■ Work order ■
The data below should be copied out exactly, with its pictures omitted.

====== Extracted material

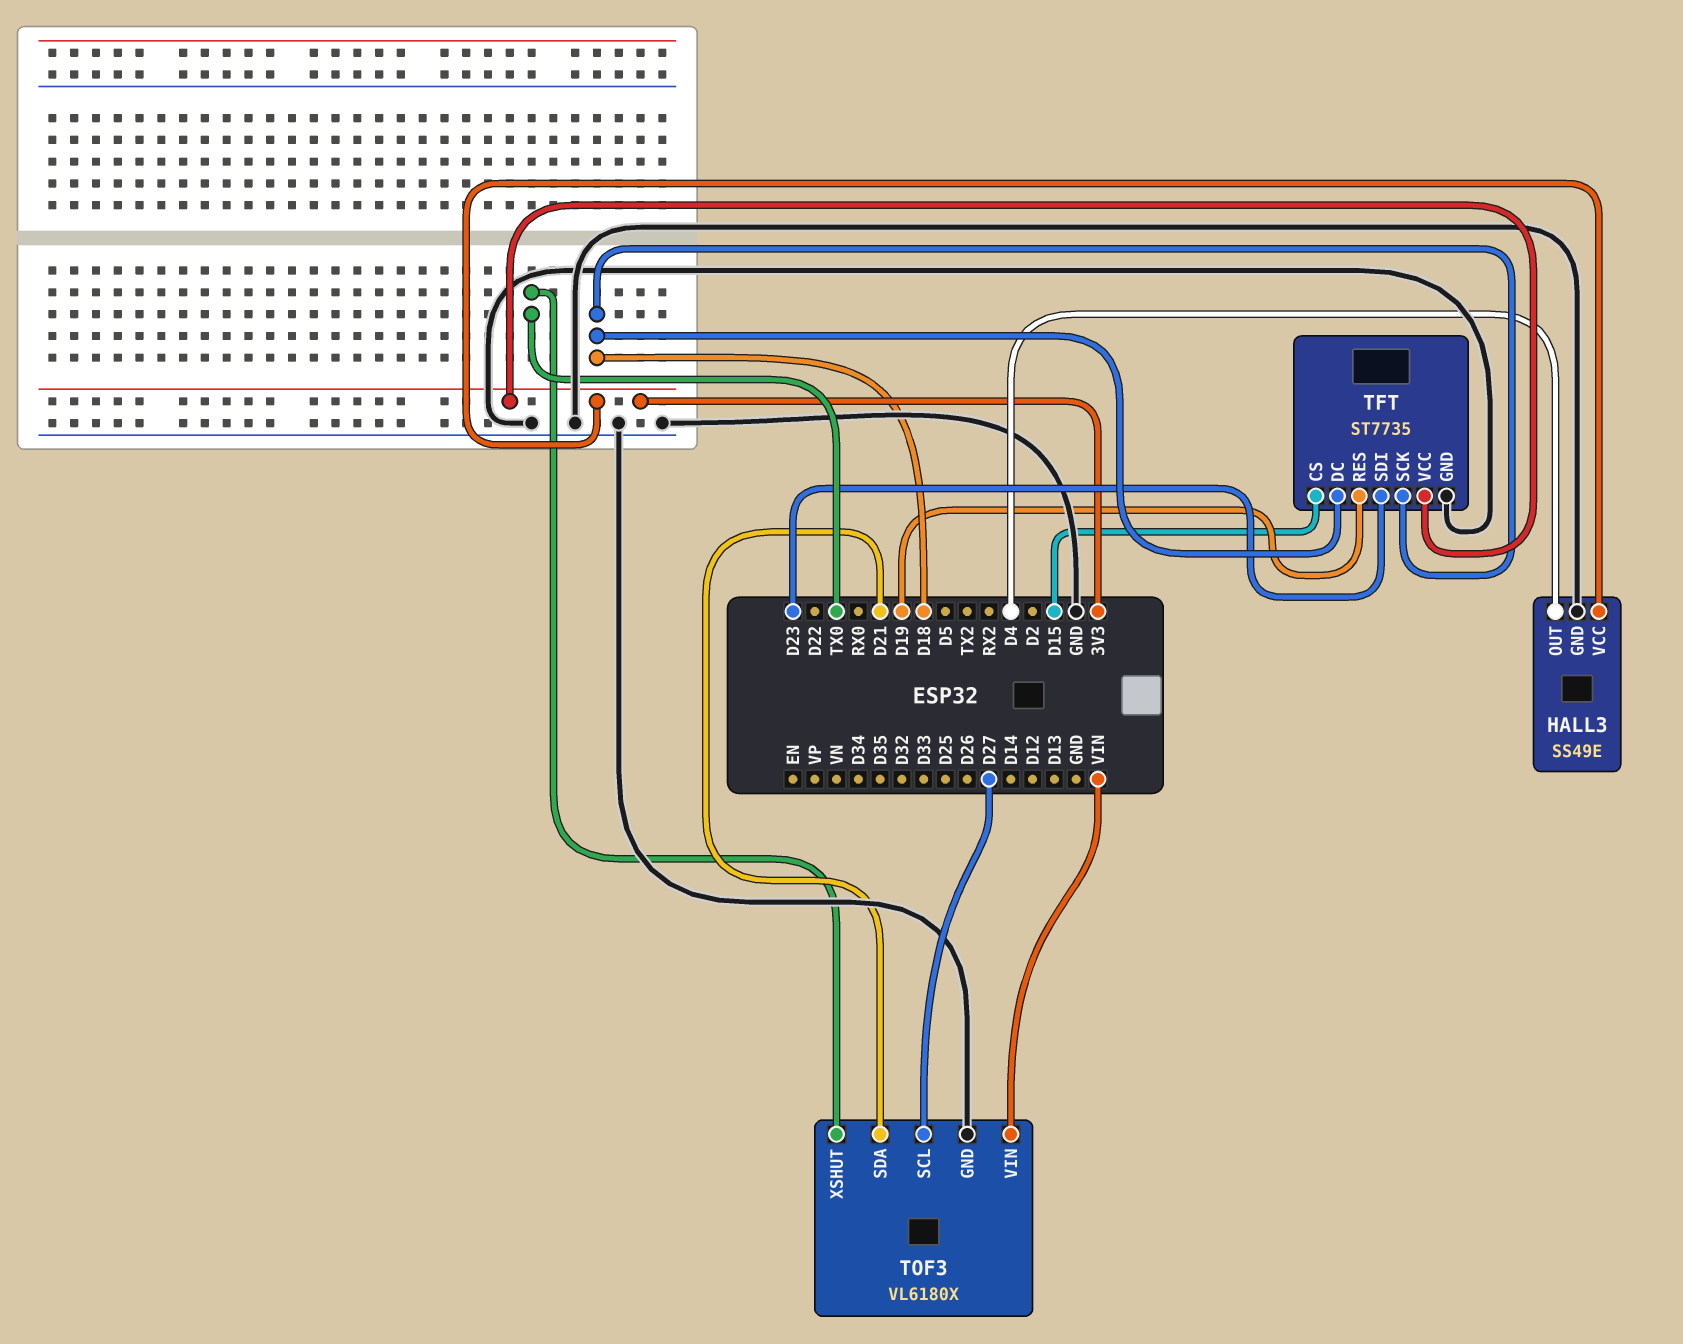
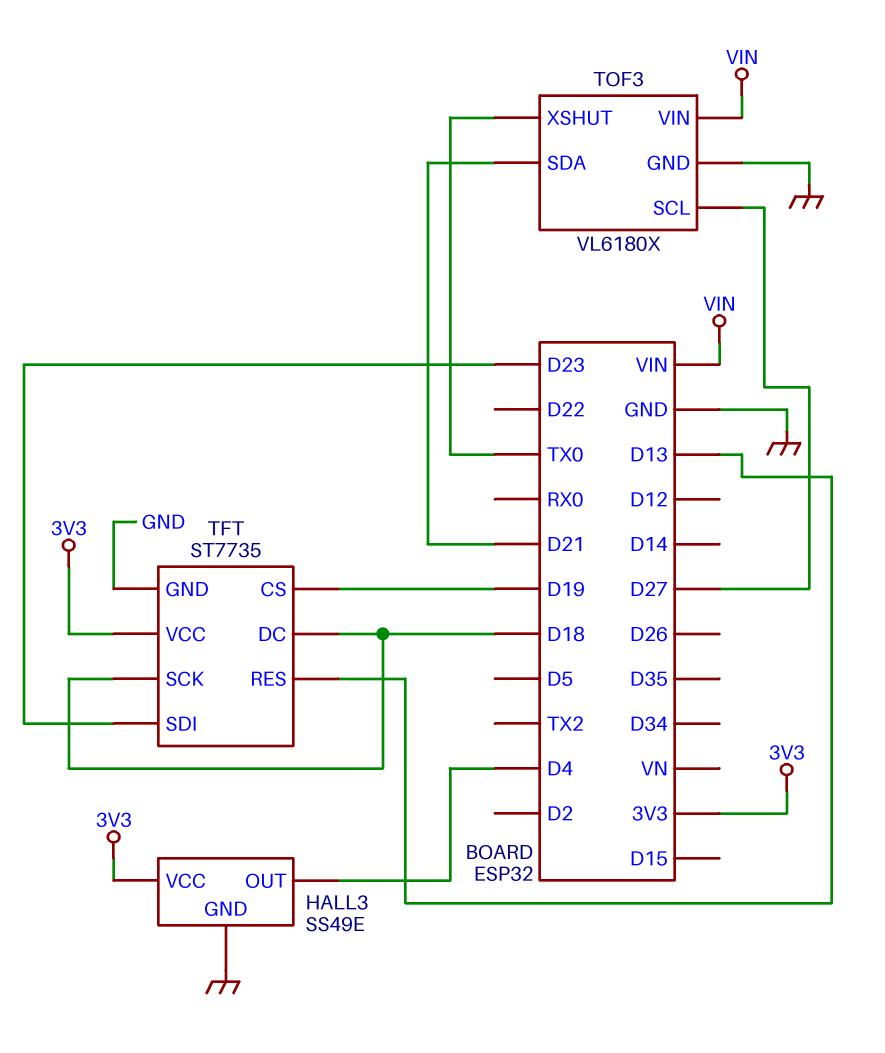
TFT pin CS: D15 -> D19
TFT pin RES: D19 -> D13

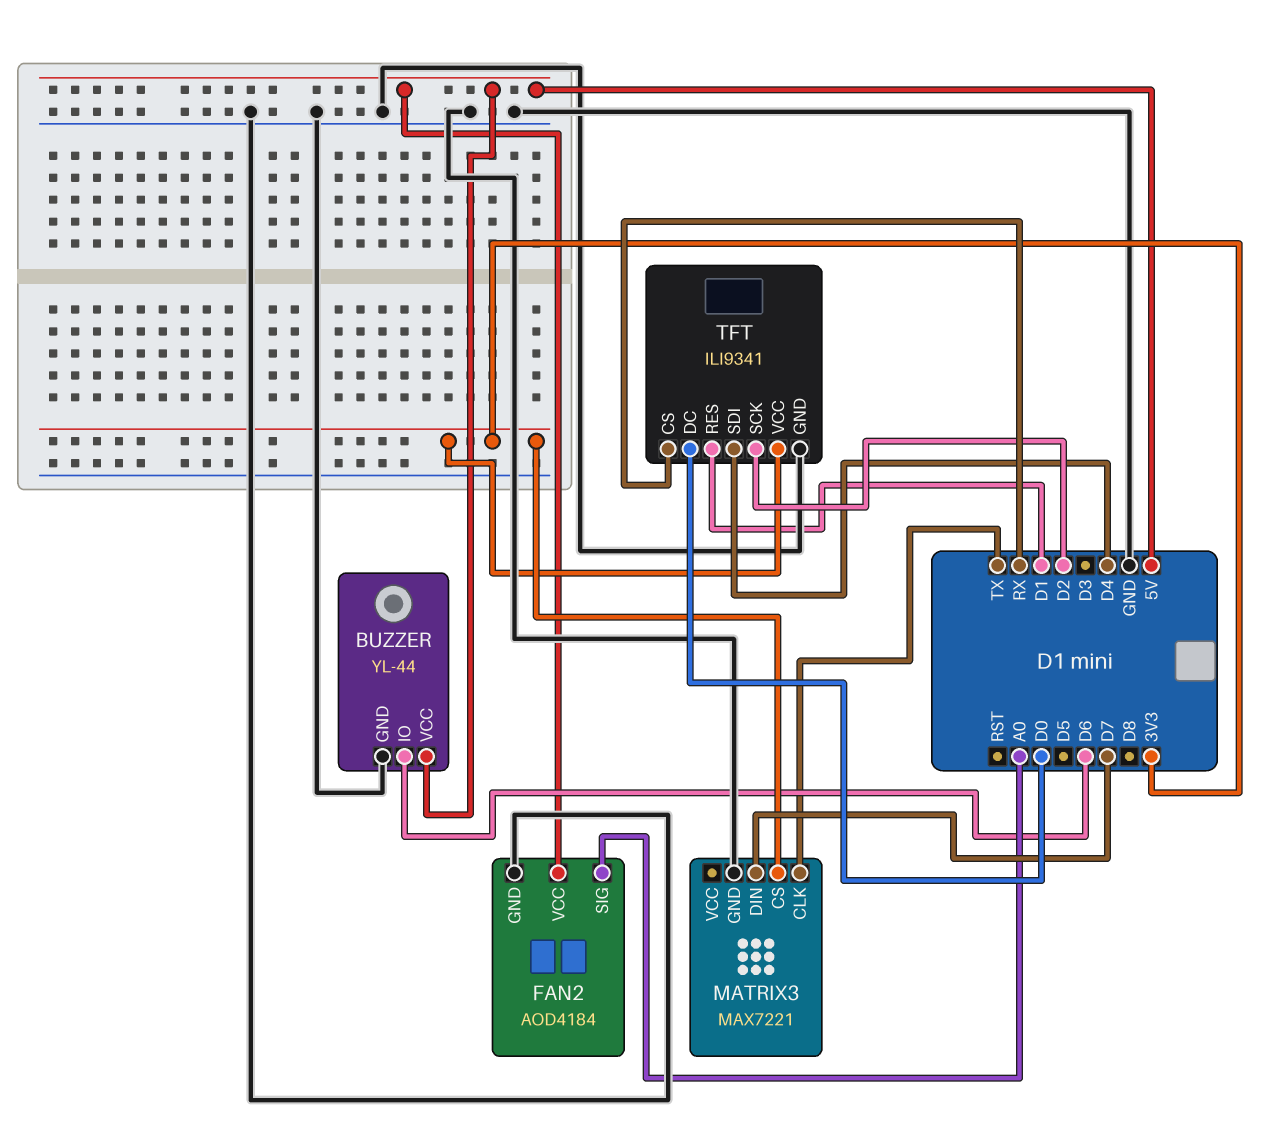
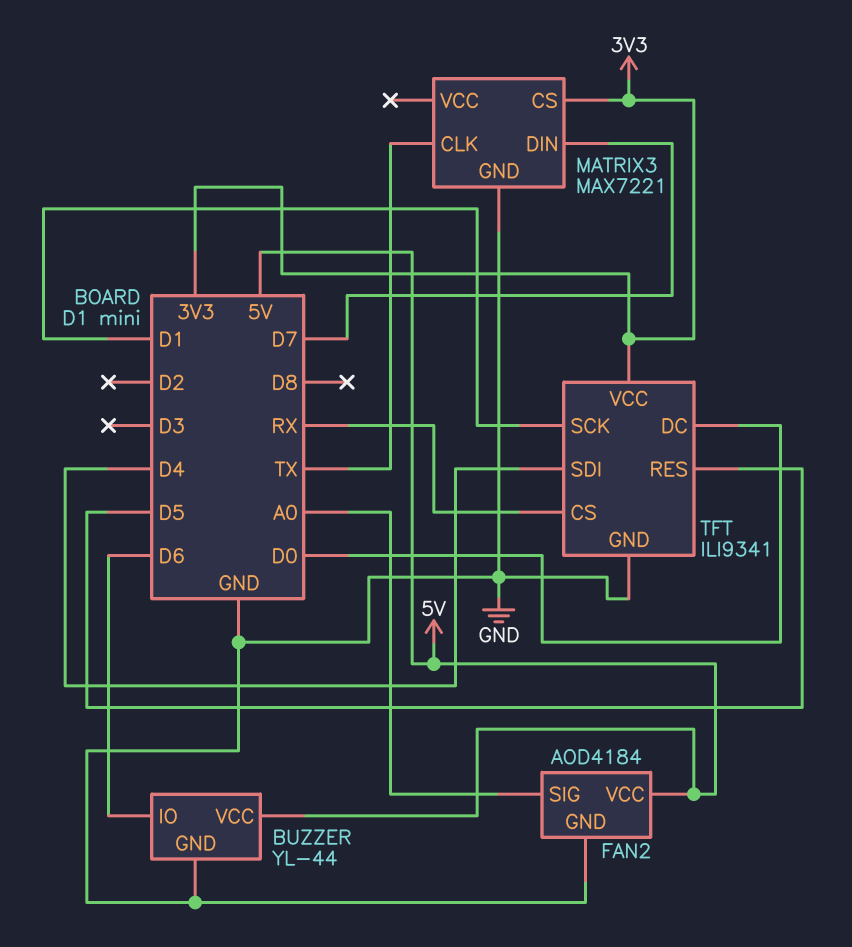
TFT pin RES: D1 -> D5
TFT pin SCK: D2 -> D1

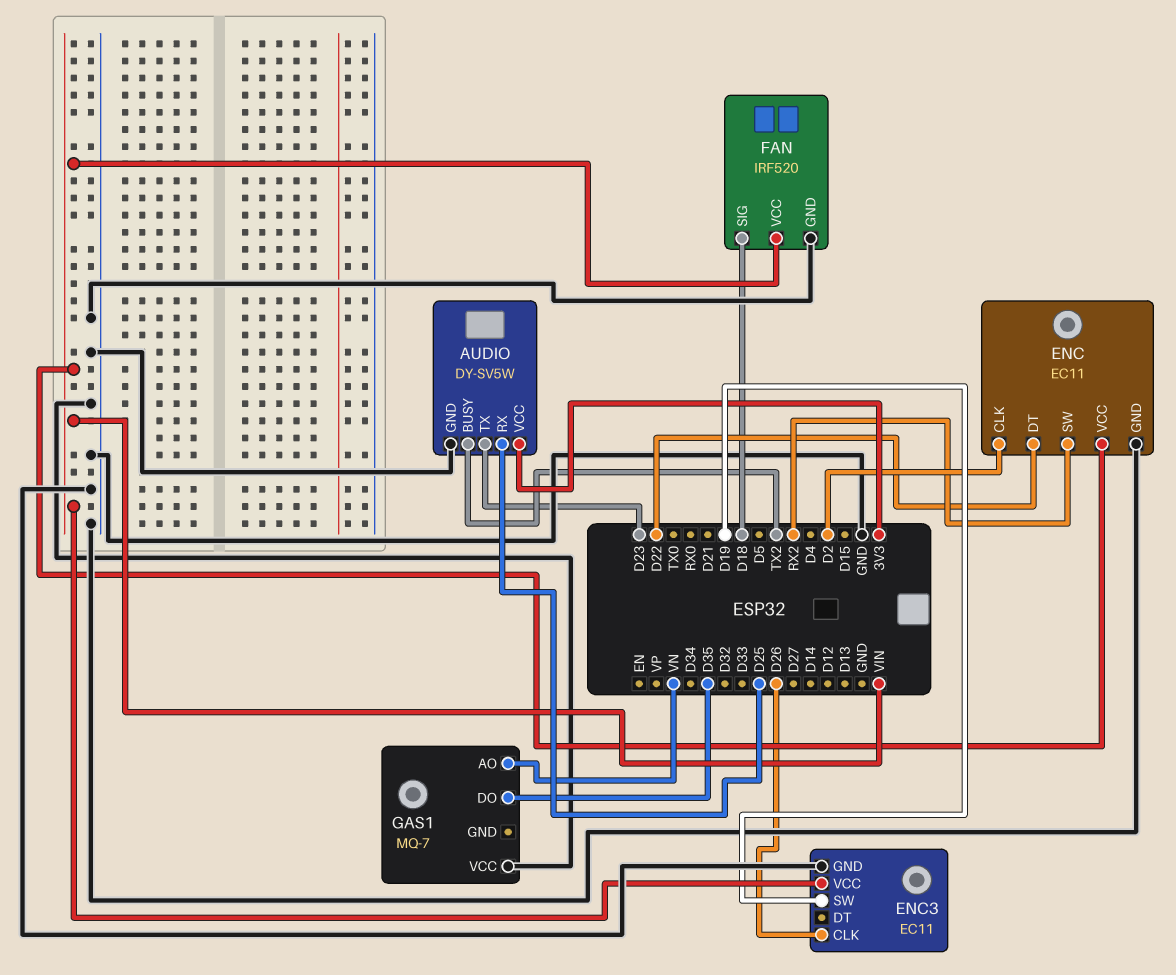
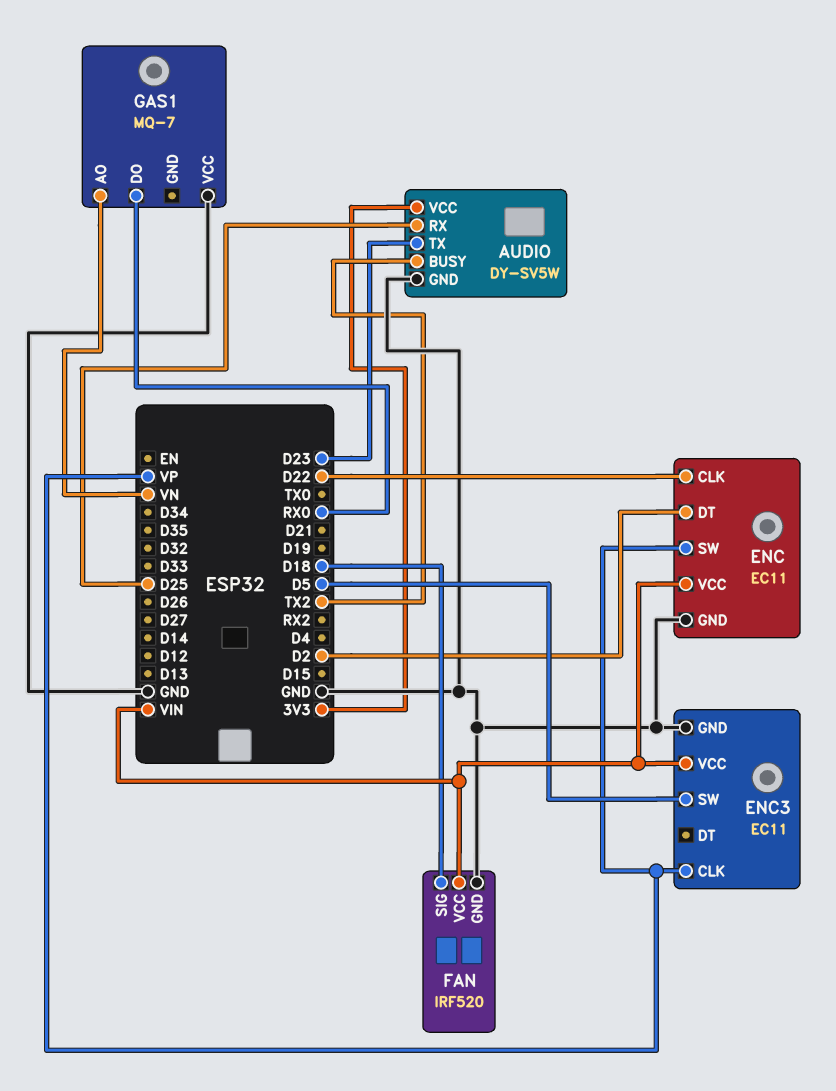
ENC pin CLK: D2 -> D22
ENC pin DT: D22 -> D2
ENC pin SW: RX2 -> VP
ENC3 pin CLK: D26 -> VP
ENC3 pin SW: D19 -> D5
GAS1 pin DO: D35 -> RX0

============

■ Expected answer ■
TFT pin CS: D15 -> D19
TFT pin RES: D19 -> D13

TFT pin RES: D1 -> D5
TFT pin SCK: D2 -> D1

ENC pin CLK: D2 -> D22
ENC pin DT: D22 -> D2
ENC pin SW: RX2 -> VP
ENC3 pin CLK: D26 -> VP
ENC3 pin SW: D19 -> D5
GAS1 pin DO: D35 -> RX0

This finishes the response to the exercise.